# Data provided start

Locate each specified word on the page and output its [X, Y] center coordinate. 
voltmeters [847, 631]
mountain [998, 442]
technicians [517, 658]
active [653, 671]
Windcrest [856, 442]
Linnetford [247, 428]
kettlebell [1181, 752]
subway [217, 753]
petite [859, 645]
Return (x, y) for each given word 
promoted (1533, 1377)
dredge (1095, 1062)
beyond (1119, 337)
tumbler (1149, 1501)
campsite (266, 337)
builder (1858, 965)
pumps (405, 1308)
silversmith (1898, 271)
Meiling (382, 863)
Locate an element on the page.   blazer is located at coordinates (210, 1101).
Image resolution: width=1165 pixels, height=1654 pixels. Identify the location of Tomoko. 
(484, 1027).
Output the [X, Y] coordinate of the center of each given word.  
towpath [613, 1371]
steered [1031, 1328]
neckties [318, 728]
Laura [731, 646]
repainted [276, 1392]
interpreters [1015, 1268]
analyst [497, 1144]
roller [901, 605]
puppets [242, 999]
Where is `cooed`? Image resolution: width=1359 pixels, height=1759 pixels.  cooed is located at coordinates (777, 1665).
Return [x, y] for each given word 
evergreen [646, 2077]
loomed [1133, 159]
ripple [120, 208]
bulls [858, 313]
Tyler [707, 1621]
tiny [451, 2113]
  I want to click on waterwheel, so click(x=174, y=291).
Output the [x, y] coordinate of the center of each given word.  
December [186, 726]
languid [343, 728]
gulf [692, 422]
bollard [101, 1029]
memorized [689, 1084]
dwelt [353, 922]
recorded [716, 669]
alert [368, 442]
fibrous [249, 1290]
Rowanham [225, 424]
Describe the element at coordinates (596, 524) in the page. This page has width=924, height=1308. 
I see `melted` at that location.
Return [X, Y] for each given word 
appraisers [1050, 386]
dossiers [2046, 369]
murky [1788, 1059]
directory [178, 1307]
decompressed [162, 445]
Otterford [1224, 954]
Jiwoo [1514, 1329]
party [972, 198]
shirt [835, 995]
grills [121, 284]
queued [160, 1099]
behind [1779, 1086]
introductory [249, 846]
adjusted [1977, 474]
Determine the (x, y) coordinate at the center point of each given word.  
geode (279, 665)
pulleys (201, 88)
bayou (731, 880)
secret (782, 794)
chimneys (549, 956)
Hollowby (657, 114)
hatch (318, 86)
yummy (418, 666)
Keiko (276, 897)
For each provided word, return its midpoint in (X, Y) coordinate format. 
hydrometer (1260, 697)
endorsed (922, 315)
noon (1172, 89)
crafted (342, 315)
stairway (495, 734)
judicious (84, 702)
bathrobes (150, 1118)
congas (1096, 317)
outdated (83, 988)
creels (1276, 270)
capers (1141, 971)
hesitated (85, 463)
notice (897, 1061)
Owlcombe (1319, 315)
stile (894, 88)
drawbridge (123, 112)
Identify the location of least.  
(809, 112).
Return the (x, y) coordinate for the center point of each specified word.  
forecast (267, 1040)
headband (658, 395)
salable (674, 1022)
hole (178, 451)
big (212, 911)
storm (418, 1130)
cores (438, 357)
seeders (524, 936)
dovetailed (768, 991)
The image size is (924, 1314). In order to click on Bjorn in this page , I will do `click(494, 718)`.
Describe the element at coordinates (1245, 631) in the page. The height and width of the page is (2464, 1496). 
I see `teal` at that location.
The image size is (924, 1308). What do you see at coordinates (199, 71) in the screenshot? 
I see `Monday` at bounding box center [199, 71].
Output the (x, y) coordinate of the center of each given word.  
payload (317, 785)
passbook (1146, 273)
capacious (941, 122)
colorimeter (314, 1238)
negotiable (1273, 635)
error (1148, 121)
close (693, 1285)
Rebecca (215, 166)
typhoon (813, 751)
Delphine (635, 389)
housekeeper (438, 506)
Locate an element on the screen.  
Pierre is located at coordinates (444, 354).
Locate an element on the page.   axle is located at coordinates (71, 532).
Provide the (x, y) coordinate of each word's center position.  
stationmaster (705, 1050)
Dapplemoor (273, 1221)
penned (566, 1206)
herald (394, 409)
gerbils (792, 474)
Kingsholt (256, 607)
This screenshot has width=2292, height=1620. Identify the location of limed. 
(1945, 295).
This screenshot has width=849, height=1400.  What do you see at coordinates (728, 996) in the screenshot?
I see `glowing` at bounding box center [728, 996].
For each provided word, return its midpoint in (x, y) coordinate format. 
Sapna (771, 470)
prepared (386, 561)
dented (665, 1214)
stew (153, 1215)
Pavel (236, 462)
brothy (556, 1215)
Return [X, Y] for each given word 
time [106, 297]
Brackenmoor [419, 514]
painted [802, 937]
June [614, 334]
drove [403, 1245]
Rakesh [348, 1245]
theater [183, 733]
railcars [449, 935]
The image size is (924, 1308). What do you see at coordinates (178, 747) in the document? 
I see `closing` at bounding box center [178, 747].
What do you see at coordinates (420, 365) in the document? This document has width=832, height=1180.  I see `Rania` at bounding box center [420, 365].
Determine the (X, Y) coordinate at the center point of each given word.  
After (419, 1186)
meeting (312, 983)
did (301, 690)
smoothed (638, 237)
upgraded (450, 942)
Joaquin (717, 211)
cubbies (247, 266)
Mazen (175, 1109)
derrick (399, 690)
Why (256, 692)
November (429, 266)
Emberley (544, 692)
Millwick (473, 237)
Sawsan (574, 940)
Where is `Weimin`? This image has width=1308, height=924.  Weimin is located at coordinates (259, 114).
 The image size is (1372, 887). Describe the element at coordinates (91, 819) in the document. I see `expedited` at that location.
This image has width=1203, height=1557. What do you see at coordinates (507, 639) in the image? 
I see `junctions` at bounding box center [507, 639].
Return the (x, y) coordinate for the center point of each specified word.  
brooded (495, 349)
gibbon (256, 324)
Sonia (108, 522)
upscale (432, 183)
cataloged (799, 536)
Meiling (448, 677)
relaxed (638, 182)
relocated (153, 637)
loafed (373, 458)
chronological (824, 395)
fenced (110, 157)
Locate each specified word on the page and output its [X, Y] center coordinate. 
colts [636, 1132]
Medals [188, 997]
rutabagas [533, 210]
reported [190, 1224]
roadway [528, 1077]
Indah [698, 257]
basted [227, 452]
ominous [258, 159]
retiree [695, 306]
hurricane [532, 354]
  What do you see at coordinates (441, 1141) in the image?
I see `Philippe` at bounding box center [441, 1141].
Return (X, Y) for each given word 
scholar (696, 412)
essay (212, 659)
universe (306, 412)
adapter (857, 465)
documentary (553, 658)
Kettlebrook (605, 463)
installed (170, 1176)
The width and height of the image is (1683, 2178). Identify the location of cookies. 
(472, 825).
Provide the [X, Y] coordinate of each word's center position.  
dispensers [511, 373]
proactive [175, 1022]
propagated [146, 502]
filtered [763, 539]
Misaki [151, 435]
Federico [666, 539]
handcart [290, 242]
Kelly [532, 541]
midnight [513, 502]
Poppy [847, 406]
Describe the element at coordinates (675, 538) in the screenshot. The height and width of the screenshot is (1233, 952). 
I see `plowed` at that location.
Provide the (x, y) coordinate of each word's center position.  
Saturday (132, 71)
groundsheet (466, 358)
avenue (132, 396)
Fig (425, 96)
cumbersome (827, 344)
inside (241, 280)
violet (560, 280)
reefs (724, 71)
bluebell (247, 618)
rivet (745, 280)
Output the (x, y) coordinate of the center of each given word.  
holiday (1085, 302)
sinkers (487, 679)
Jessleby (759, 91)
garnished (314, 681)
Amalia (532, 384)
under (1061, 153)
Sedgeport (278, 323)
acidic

# Data provided end

§ **Task brief**
Can you rewrite all of the records above with "each given word" changed to "each listed word" and nothing else altered?

§ **Result for this exercise**
Locate each specified word on the page and output its [X, Y] center coordinate. 
voltmeters [847, 631]
mountain [998, 442]
technicians [517, 658]
active [653, 671]
Windcrest [856, 442]
Linnetford [247, 428]
kettlebell [1181, 752]
subway [217, 753]
petite [859, 645]
Return (x, y) for each listed word 
promoted (1533, 1377)
dredge (1095, 1062)
beyond (1119, 337)
tumbler (1149, 1501)
campsite (266, 337)
builder (1858, 965)
pumps (405, 1308)
silversmith (1898, 271)
Meiling (382, 863)
Locate an element on the page.   blazer is located at coordinates (210, 1101).
Image resolution: width=1165 pixels, height=1654 pixels. Identify the location of Tomoko. 
(484, 1027).
Output the [X, Y] coordinate of the center of each listed word.  
towpath [613, 1371]
steered [1031, 1328]
neckties [318, 728]
Laura [731, 646]
repainted [276, 1392]
interpreters [1015, 1268]
analyst [497, 1144]
roller [901, 605]
puppets [242, 999]
Where is `cooed`? Image resolution: width=1359 pixels, height=1759 pixels.  cooed is located at coordinates (777, 1665).
Return [x, y] for each listed word 
evergreen [646, 2077]
loomed [1133, 159]
ripple [120, 208]
bulls [858, 313]
Tyler [707, 1621]
tiny [451, 2113]
  I want to click on waterwheel, so click(x=174, y=291).
Output the [x, y] coordinate of the center of each listed word.  
December [186, 726]
languid [343, 728]
gulf [692, 422]
bollard [101, 1029]
memorized [689, 1084]
dwelt [353, 922]
recorded [716, 669]
alert [368, 442]
fibrous [249, 1290]
Rowanham [225, 424]
Describe the element at coordinates (596, 524) in the page. This page has width=924, height=1308. 
I see `melted` at that location.
Return [X, Y] for each listed word 
appraisers [1050, 386]
dossiers [2046, 369]
murky [1788, 1059]
directory [178, 1307]
decompressed [162, 445]
Otterford [1224, 954]
Jiwoo [1514, 1329]
party [972, 198]
shirt [835, 995]
grills [121, 284]
queued [160, 1099]
behind [1779, 1086]
introductory [249, 846]
adjusted [1977, 474]
Determine the (x, y) coordinate at the center point of each listed word.  
geode (279, 665)
pulleys (201, 88)
bayou (731, 880)
secret (782, 794)
chimneys (549, 956)
Hollowby (657, 114)
hatch (318, 86)
yummy (418, 666)
Keiko (276, 897)
For each provided word, return its midpoint in (X, Y) coordinate format. 
hydrometer (1260, 697)
endorsed (922, 315)
noon (1172, 89)
crafted (342, 315)
stairway (495, 734)
judicious (84, 702)
bathrobes (150, 1118)
congas (1096, 317)
outdated (83, 988)
creels (1276, 270)
capers (1141, 971)
hesitated (85, 463)
notice (897, 1061)
Owlcombe (1319, 315)
stile (894, 88)
drawbridge (123, 112)
Identify the location of least.  
(809, 112).
Return the (x, y) coordinate for the center point of each specified word.  
forecast (267, 1040)
headband (658, 395)
salable (674, 1022)
hole (178, 451)
big (212, 911)
storm (418, 1130)
cores (438, 357)
seeders (524, 936)
dovetailed (768, 991)
The image size is (924, 1314). In order to click on Bjorn in this page , I will do `click(494, 718)`.
Describe the element at coordinates (1245, 631) in the page. The height and width of the page is (2464, 1496). 
I see `teal` at that location.
The image size is (924, 1308). What do you see at coordinates (199, 71) in the screenshot? 
I see `Monday` at bounding box center [199, 71].
Output the (x, y) coordinate of the center of each listed word.  
payload (317, 785)
passbook (1146, 273)
capacious (941, 122)
colorimeter (314, 1238)
negotiable (1273, 635)
error (1148, 121)
close (693, 1285)
Rebecca (215, 166)
typhoon (813, 751)
Delphine (635, 389)
housekeeper (438, 506)
Locate an element on the screen.  
Pierre is located at coordinates (444, 354).
Locate an element on the page.   axle is located at coordinates (71, 532).
Provide the (x, y) coordinate of each word's center position.  
stationmaster (705, 1050)
Dapplemoor (273, 1221)
penned (566, 1206)
herald (394, 409)
gerbils (792, 474)
Kingsholt (256, 607)
This screenshot has width=2292, height=1620. Identify the location of limed. 
(1945, 295).
This screenshot has width=849, height=1400.  What do you see at coordinates (728, 996) in the screenshot?
I see `glowing` at bounding box center [728, 996].
For each provided word, return its midpoint in (x, y) coordinate format. 
Sapna (771, 470)
prepared (386, 561)
dented (665, 1214)
stew (153, 1215)
Pavel (236, 462)
brothy (556, 1215)
Return [X, Y] for each listed word 
time [106, 297]
Brackenmoor [419, 514]
painted [802, 937]
June [614, 334]
drove [403, 1245]
Rakesh [348, 1245]
theater [183, 733]
railcars [449, 935]
The image size is (924, 1308). What do you see at coordinates (178, 747) in the document? 
I see `closing` at bounding box center [178, 747].
What do you see at coordinates (420, 365) in the document? This document has width=832, height=1180.  I see `Rania` at bounding box center [420, 365].
Determine the (X, Y) coordinate at the center point of each listed word.  
After (419, 1186)
meeting (312, 983)
did (301, 690)
smoothed (638, 237)
upgraded (450, 942)
Joaquin (717, 211)
cubbies (247, 266)
Mazen (175, 1109)
derrick (399, 690)
Why (256, 692)
November (429, 266)
Emberley (544, 692)
Millwick (473, 237)
Sawsan (574, 940)
Where is `Weimin`? This image has width=1308, height=924.  Weimin is located at coordinates (259, 114).
 The image size is (1372, 887). Describe the element at coordinates (91, 819) in the document. I see `expedited` at that location.
This image has width=1203, height=1557. What do you see at coordinates (507, 639) in the image? 
I see `junctions` at bounding box center [507, 639].
Return the (x, y) coordinate for the center point of each specified word.  
brooded (495, 349)
gibbon (256, 324)
Sonia (108, 522)
upscale (432, 183)
cataloged (799, 536)
Meiling (448, 677)
relaxed (638, 182)
relocated (153, 637)
loafed (373, 458)
chronological (824, 395)
fenced (110, 157)
Locate each specified word on the page and output its [X, Y] center coordinate. 
colts [636, 1132]
Medals [188, 997]
rutabagas [533, 210]
reported [190, 1224]
roadway [528, 1077]
Indah [698, 257]
basted [227, 452]
ominous [258, 159]
retiree [695, 306]
hurricane [532, 354]
  What do you see at coordinates (441, 1141) in the image?
I see `Philippe` at bounding box center [441, 1141].
Return (X, Y) for each listed word 
scholar (696, 412)
essay (212, 659)
universe (306, 412)
adapter (857, 465)
documentary (553, 658)
Kettlebrook (605, 463)
installed (170, 1176)
The width and height of the image is (1683, 2178). Identify the location of cookies. 
(472, 825).
Provide the [X, Y] coordinate of each word's center position.  
dispensers [511, 373]
proactive [175, 1022]
propagated [146, 502]
filtered [763, 539]
Misaki [151, 435]
Federico [666, 539]
handcart [290, 242]
Kelly [532, 541]
midnight [513, 502]
Poppy [847, 406]
Describe the element at coordinates (675, 538) in the screenshot. The height and width of the screenshot is (1233, 952). 
I see `plowed` at that location.
Provide the (x, y) coordinate of each word's center position.  
Saturday (132, 71)
groundsheet (466, 358)
avenue (132, 396)
Fig (425, 96)
cumbersome (827, 344)
inside (241, 280)
violet (560, 280)
reefs (724, 71)
bluebell (247, 618)
rivet (745, 280)
Output the (x, y) coordinate of the center of each listed word.  
holiday (1085, 302)
sinkers (487, 679)
Jessleby (759, 91)
garnished (314, 681)
Amalia (532, 384)
under (1061, 153)
Sedgeport (278, 323)
acidic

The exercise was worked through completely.